### YOUR OBJECTIVE
For this exercise, return exactly the lines of the material below that begin at the one with "C3: 3.3uF (plus" and stop after the one with "U4 pin PB3: RUN -> none".

### DATA SECTION
*** Block opens ***

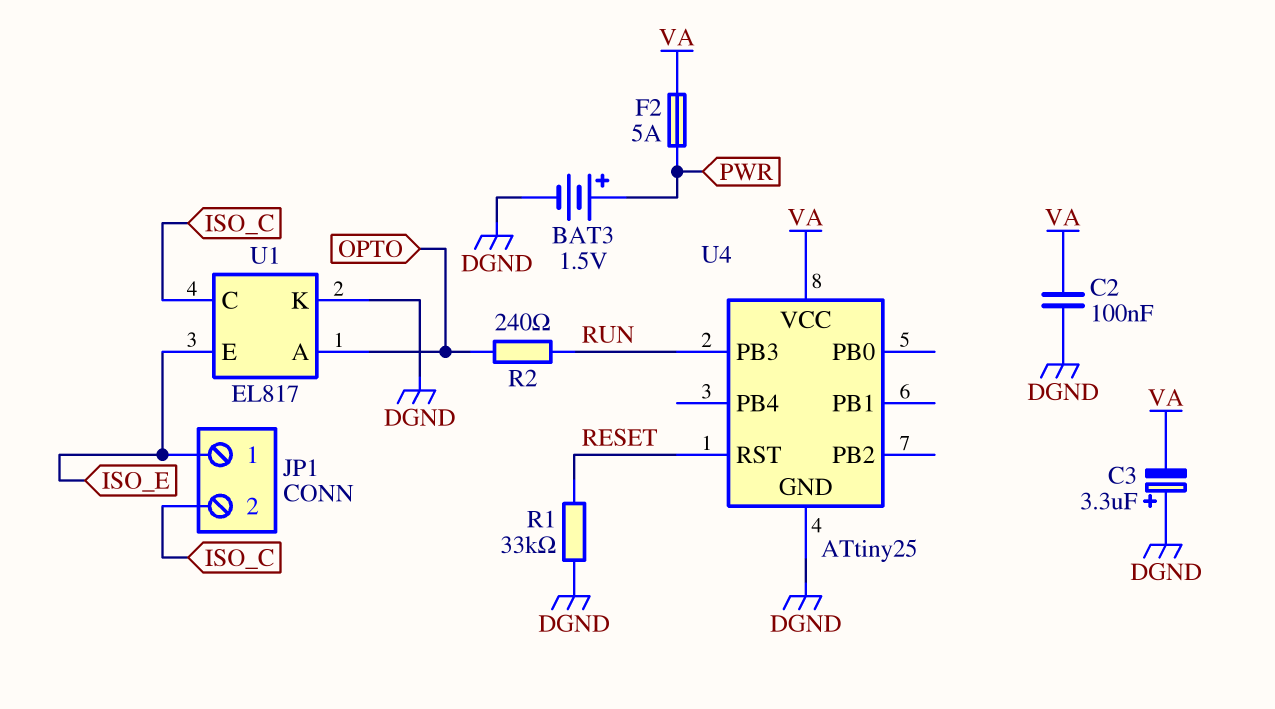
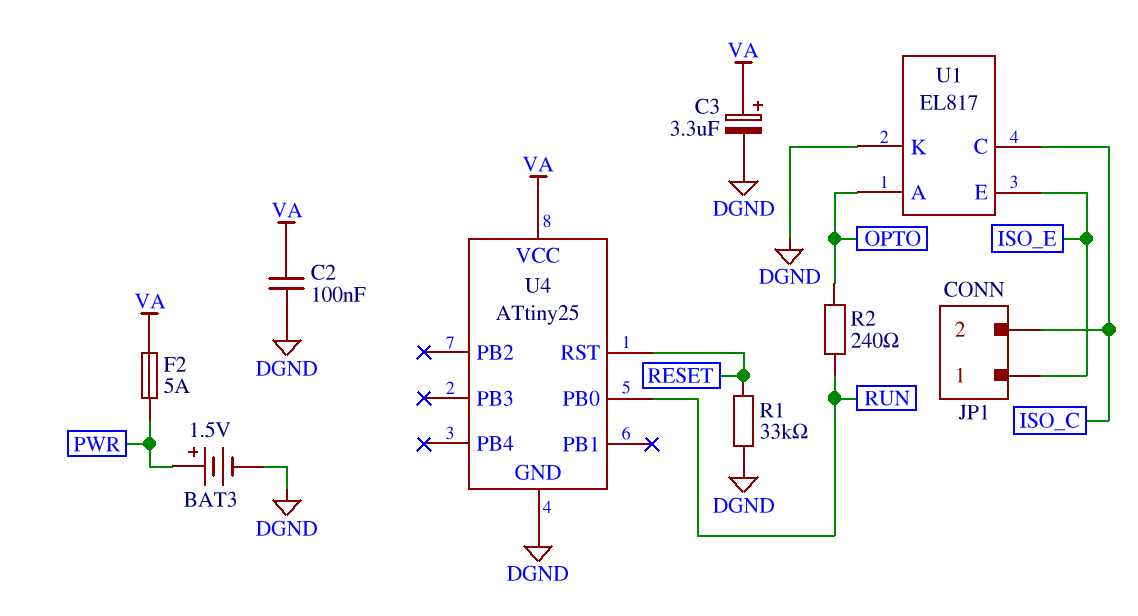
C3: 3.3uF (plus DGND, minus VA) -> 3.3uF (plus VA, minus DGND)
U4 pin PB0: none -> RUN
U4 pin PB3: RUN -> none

*** Block closes ***
*** Block opens ***

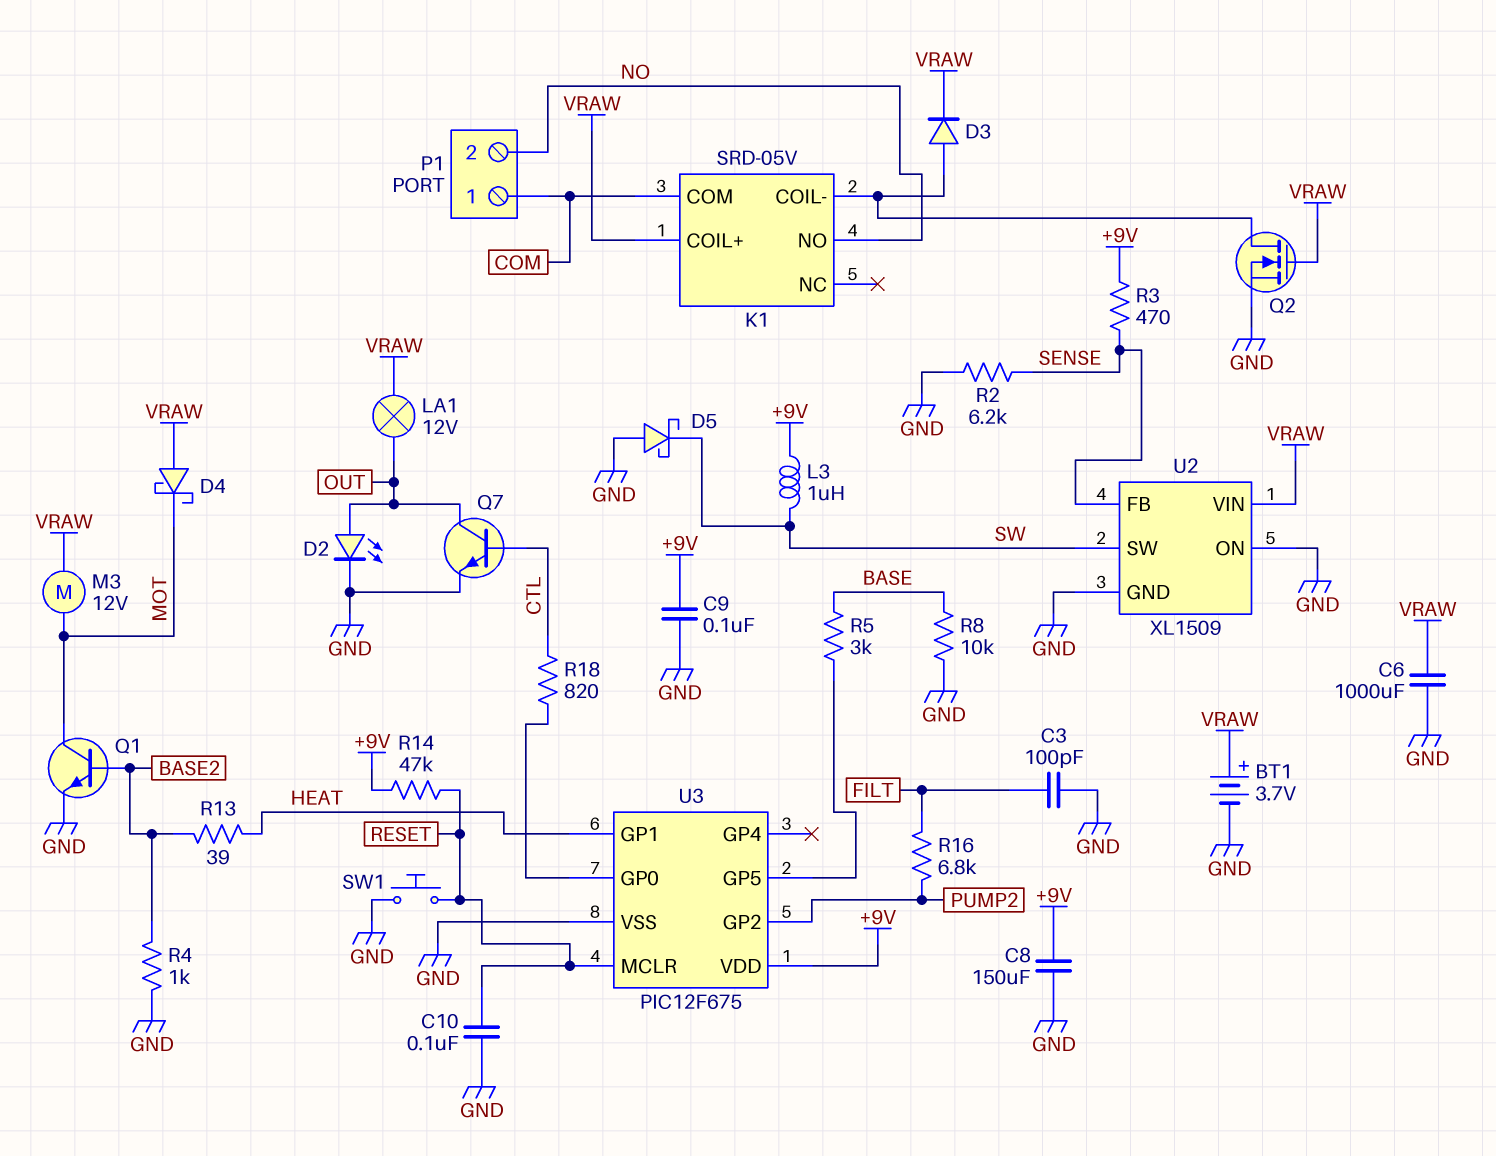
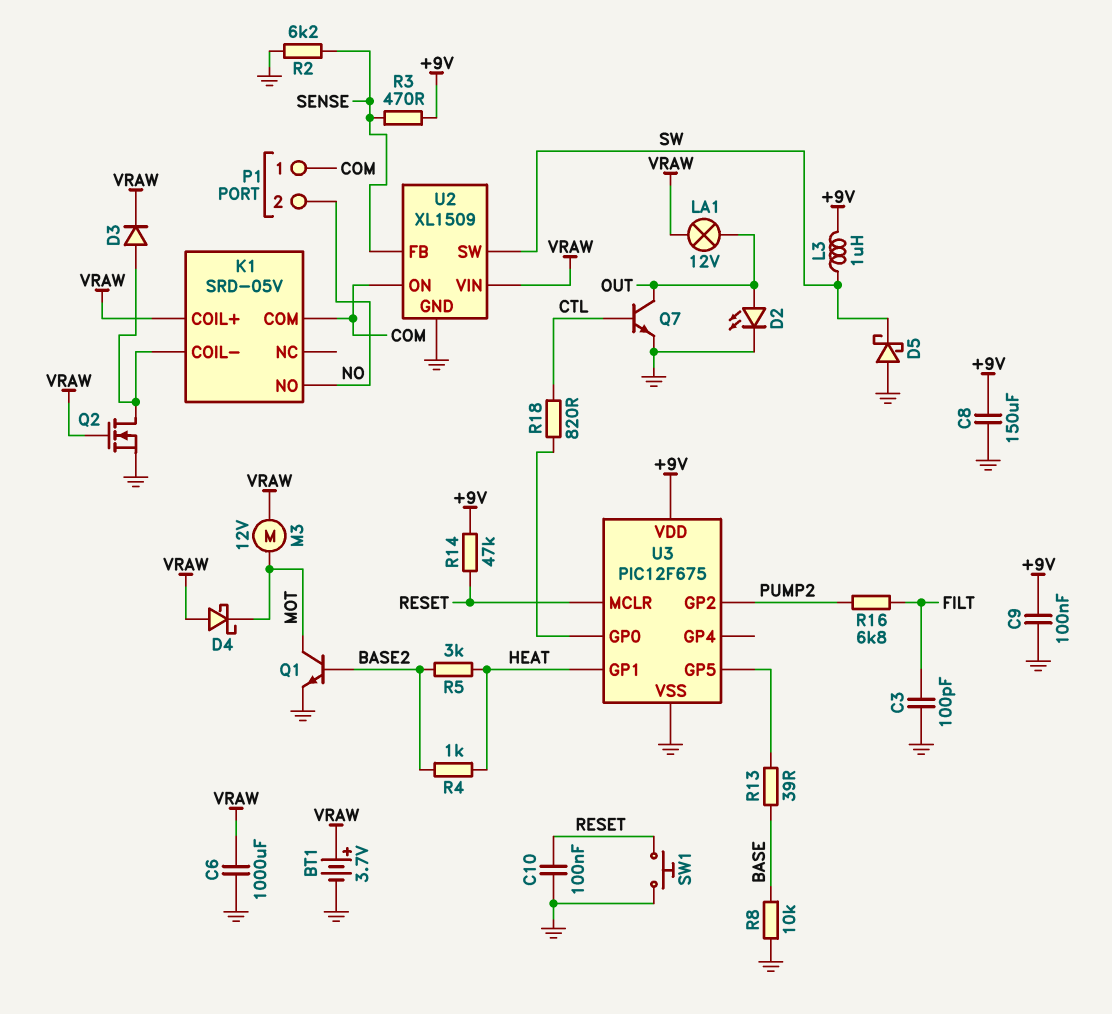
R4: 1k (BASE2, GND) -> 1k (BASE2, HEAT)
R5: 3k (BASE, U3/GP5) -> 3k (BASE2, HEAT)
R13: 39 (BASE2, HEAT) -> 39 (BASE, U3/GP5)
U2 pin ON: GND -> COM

*** Block closes ***
*** Block opens ***

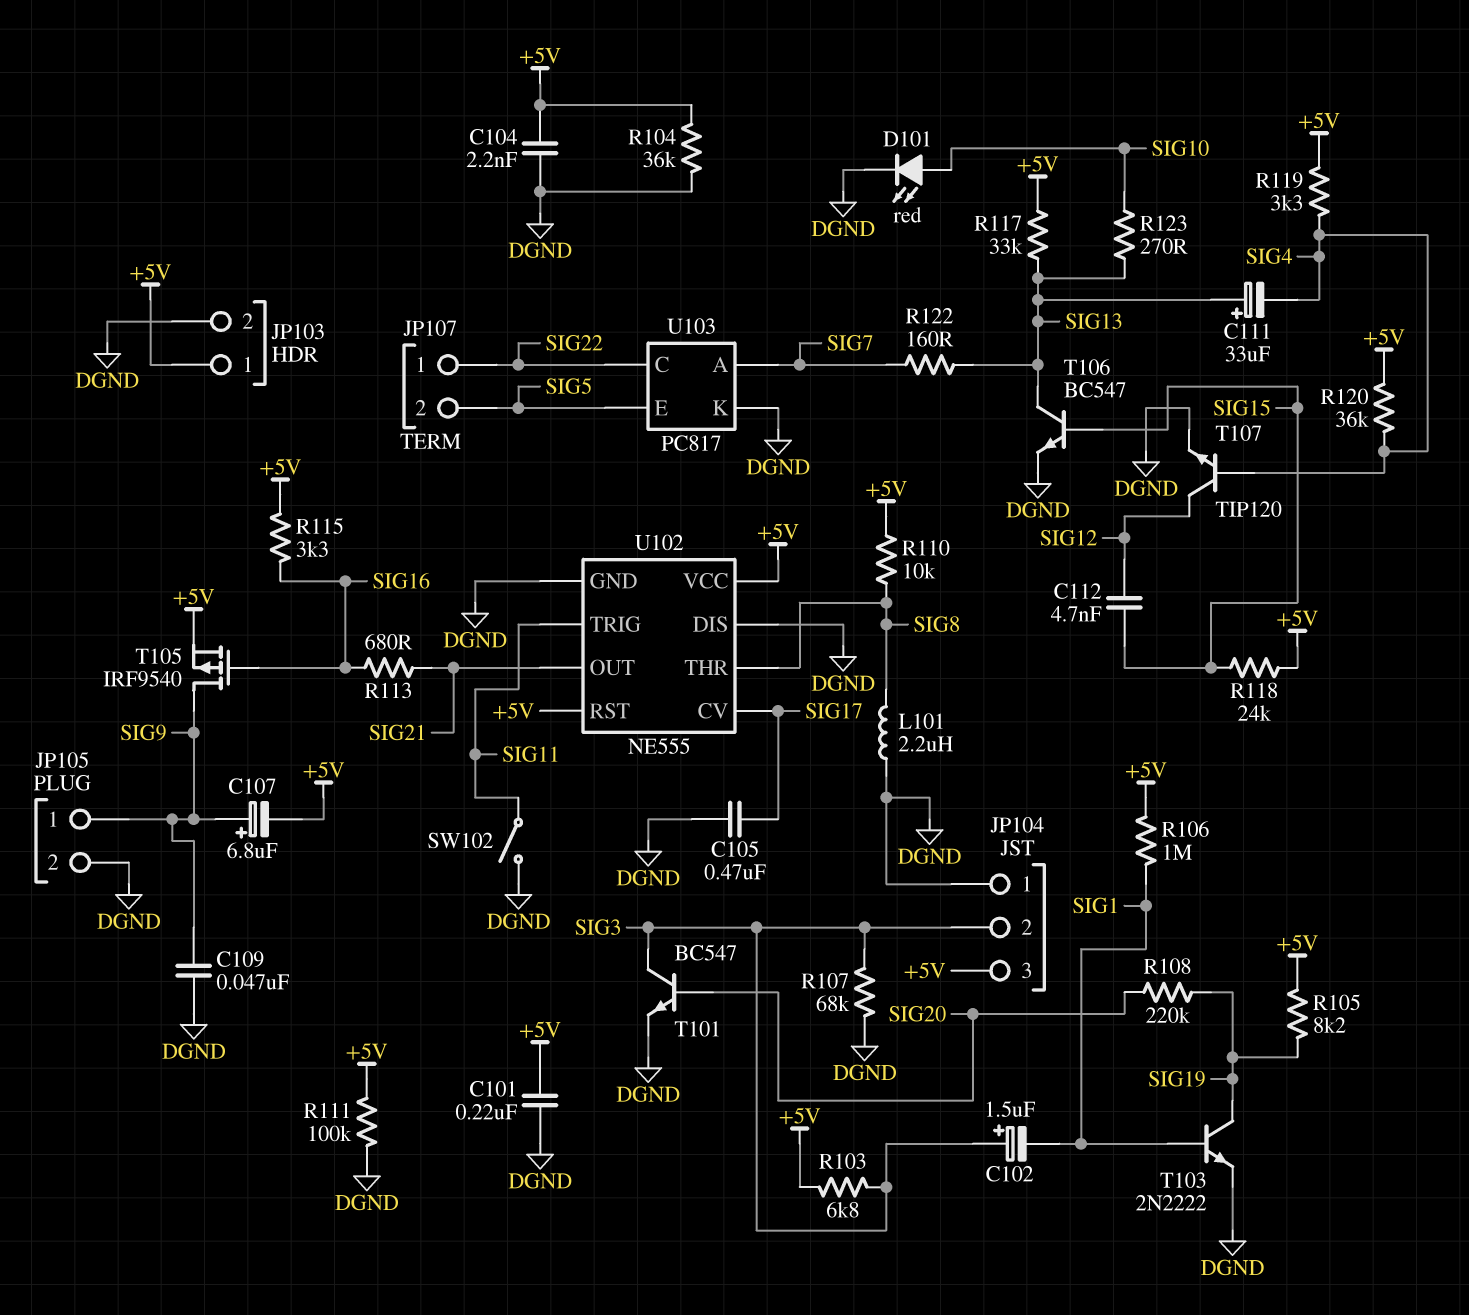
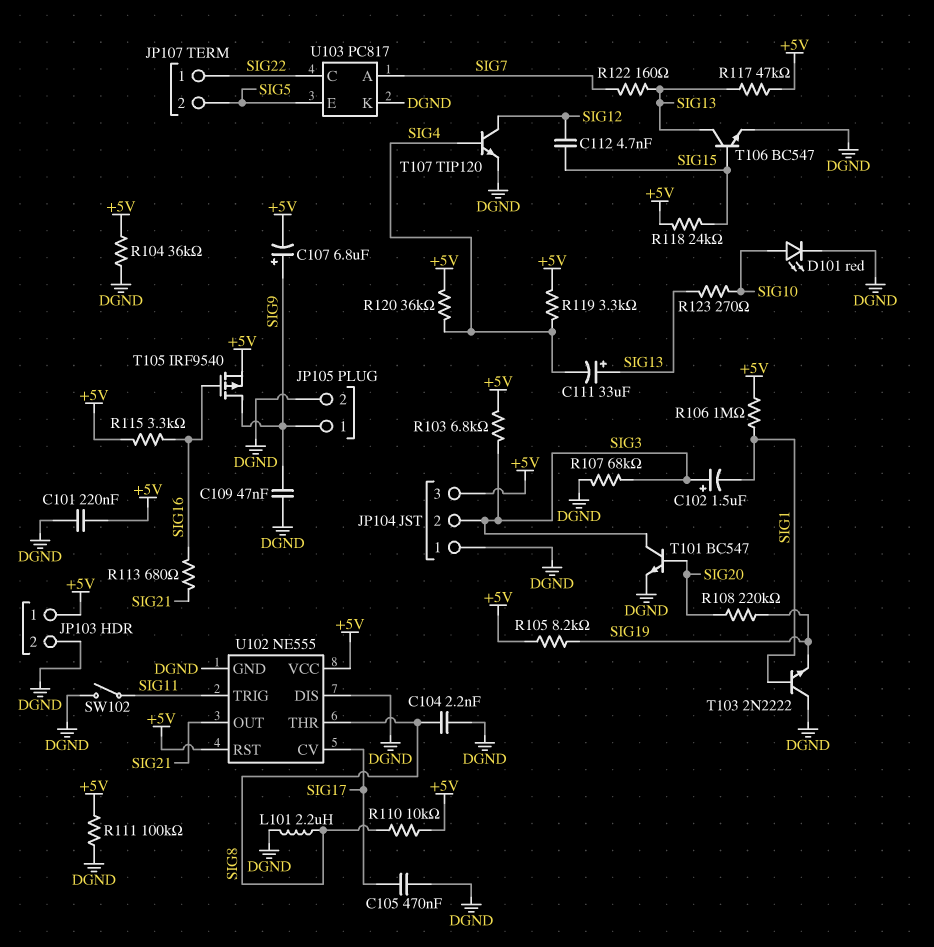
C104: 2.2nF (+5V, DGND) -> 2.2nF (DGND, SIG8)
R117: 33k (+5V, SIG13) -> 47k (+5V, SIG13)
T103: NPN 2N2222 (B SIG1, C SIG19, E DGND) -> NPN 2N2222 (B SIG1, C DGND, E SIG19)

*** Block closes ***

### RESULT BELOW
C3: 3.3uF (plus DGND, minus VA) -> 3.3uF (plus VA, minus DGND)
U4 pin PB0: none -> RUN
U4 pin PB3: RUN -> none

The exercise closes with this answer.